====== RECORDS SUPPLIED
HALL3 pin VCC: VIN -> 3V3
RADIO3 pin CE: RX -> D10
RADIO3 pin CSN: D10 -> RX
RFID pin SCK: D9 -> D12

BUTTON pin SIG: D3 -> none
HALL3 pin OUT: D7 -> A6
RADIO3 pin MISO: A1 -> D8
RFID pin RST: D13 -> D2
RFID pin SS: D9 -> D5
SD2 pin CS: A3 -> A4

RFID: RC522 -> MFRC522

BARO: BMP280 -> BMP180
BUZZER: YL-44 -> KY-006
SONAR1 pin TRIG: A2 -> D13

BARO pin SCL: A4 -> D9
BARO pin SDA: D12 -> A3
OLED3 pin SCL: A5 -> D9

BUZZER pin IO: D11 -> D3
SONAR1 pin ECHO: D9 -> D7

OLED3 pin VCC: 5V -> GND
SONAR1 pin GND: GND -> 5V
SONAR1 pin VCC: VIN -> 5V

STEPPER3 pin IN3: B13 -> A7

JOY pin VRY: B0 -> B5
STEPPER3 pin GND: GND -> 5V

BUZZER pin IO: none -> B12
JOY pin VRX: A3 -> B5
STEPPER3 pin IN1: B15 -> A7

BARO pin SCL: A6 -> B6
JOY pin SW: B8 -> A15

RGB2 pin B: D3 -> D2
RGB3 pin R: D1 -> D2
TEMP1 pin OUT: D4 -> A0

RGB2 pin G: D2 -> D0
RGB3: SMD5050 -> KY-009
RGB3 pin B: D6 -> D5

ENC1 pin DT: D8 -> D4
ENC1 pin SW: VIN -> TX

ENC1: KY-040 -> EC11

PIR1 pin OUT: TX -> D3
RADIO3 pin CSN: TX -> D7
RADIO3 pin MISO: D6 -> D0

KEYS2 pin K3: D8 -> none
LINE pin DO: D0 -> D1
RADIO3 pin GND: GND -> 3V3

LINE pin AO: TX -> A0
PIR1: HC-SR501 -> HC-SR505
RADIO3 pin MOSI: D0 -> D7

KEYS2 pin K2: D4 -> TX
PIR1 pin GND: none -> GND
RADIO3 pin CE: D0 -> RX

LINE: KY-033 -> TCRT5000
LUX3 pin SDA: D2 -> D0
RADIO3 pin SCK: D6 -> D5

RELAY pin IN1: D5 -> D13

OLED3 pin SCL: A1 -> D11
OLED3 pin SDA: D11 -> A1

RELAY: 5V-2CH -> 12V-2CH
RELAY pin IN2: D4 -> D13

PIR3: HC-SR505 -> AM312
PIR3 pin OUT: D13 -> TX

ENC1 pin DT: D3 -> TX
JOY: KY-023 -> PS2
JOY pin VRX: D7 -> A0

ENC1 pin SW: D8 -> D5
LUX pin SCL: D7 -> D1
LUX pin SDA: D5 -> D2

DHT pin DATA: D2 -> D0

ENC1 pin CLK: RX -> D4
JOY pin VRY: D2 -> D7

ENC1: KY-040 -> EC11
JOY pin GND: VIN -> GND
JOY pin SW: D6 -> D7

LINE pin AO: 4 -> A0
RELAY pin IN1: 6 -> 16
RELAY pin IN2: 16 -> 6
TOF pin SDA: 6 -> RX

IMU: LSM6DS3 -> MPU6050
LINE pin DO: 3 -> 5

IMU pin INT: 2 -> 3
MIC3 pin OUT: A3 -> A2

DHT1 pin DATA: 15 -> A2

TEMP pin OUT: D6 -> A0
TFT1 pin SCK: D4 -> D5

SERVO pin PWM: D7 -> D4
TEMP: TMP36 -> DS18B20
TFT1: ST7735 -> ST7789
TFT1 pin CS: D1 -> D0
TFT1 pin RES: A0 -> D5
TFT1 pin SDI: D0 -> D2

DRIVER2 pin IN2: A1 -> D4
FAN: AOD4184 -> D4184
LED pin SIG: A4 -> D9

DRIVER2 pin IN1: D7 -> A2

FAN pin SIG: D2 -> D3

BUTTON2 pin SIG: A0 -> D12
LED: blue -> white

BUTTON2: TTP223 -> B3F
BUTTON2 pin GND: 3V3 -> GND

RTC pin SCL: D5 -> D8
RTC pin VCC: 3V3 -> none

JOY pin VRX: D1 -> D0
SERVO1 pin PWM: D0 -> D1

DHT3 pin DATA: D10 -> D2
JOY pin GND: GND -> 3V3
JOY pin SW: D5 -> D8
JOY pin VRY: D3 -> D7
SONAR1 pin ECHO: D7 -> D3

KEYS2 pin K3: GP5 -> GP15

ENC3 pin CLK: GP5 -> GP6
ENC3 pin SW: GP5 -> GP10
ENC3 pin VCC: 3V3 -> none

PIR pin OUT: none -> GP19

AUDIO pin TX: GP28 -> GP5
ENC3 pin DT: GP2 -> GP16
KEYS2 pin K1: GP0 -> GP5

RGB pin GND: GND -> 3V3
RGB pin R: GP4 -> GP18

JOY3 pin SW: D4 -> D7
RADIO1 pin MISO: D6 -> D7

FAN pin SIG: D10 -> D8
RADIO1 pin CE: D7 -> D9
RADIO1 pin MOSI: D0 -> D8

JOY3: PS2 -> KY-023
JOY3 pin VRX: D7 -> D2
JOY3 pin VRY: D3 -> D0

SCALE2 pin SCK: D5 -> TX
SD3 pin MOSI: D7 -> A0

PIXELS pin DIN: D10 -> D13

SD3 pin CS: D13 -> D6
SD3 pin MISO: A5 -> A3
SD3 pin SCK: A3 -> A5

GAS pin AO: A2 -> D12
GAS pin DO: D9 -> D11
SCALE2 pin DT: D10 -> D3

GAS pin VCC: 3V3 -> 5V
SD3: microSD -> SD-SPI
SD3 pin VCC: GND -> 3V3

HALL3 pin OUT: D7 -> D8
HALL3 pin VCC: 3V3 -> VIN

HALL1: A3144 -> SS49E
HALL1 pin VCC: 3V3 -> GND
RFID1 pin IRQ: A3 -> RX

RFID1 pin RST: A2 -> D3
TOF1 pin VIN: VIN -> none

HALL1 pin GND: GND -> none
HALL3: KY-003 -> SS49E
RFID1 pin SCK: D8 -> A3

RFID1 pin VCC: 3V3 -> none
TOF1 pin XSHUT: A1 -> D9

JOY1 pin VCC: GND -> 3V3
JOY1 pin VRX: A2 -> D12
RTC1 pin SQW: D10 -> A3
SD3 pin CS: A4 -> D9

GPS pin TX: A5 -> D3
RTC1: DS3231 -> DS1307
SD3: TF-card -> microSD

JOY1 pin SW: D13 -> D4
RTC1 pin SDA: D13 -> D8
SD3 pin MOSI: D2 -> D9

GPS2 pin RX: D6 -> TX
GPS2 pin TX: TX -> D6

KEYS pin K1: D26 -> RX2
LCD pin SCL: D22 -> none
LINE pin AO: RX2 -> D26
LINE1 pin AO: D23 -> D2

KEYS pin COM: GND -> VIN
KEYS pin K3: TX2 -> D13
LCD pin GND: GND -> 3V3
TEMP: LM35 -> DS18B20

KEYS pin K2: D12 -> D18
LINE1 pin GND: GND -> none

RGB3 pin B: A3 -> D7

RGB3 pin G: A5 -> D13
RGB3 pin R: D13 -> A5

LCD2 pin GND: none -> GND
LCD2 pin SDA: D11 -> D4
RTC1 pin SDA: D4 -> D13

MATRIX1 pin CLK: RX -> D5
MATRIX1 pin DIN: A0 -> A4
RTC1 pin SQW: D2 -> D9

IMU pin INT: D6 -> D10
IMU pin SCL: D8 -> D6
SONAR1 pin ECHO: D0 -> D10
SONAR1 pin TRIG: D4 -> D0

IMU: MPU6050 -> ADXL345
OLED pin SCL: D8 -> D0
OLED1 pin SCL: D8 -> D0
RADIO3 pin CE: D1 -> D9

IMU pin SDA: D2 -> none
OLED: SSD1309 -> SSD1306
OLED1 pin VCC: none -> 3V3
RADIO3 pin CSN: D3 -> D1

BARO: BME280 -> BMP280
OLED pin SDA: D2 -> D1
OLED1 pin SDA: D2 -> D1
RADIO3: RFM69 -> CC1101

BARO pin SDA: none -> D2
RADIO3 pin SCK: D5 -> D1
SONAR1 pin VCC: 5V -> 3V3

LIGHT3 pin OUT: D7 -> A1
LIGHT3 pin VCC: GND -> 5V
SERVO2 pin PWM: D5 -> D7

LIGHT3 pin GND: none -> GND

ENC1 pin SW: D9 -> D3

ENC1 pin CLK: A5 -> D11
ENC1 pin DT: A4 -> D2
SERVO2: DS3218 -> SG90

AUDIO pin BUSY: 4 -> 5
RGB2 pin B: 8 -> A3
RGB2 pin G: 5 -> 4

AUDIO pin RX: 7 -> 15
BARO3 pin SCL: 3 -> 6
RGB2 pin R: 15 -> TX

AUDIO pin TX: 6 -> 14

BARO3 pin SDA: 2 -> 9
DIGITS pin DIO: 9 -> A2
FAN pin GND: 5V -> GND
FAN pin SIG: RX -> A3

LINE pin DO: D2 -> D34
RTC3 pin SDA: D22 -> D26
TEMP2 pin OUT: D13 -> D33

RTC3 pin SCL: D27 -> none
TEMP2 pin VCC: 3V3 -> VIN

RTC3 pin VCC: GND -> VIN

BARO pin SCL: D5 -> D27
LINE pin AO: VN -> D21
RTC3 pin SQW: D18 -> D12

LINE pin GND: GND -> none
============
WHAT NEEDS TO BE DONE: Go through the data and copy every line that includes "ECHO".

TASK SOLUTION:
SONAR1 pin ECHO: D9 -> D7
SONAR1 pin ECHO: D7 -> D3
SONAR1 pin ECHO: D0 -> D10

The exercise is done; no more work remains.